▶ _PROBLEM TO WORK ON_
Transcribe exactly every line from the one with "white round brick D2" to the last line of the listing below, including both.

▶ _RECORDS SUPPLIED_

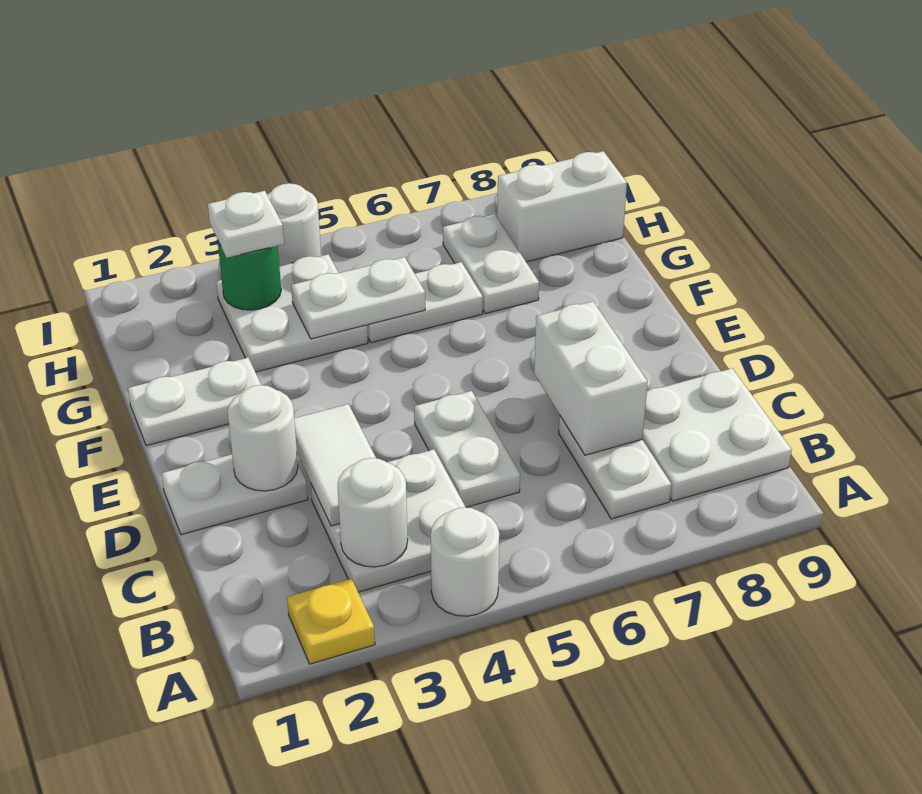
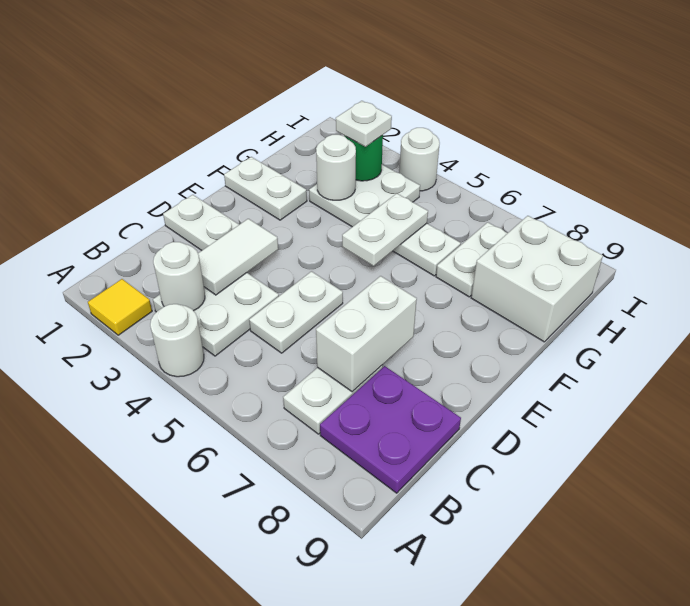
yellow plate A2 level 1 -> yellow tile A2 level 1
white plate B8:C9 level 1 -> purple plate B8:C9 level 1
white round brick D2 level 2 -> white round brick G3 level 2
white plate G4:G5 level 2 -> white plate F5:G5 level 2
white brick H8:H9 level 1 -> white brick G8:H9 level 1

▶ _WRITTEN ANSWER_
white round brick D2 level 2 -> white round brick G3 level 2
white plate G4:G5 level 2 -> white plate F5:G5 level 2
white brick H8:H9 level 1 -> white brick G8:H9 level 1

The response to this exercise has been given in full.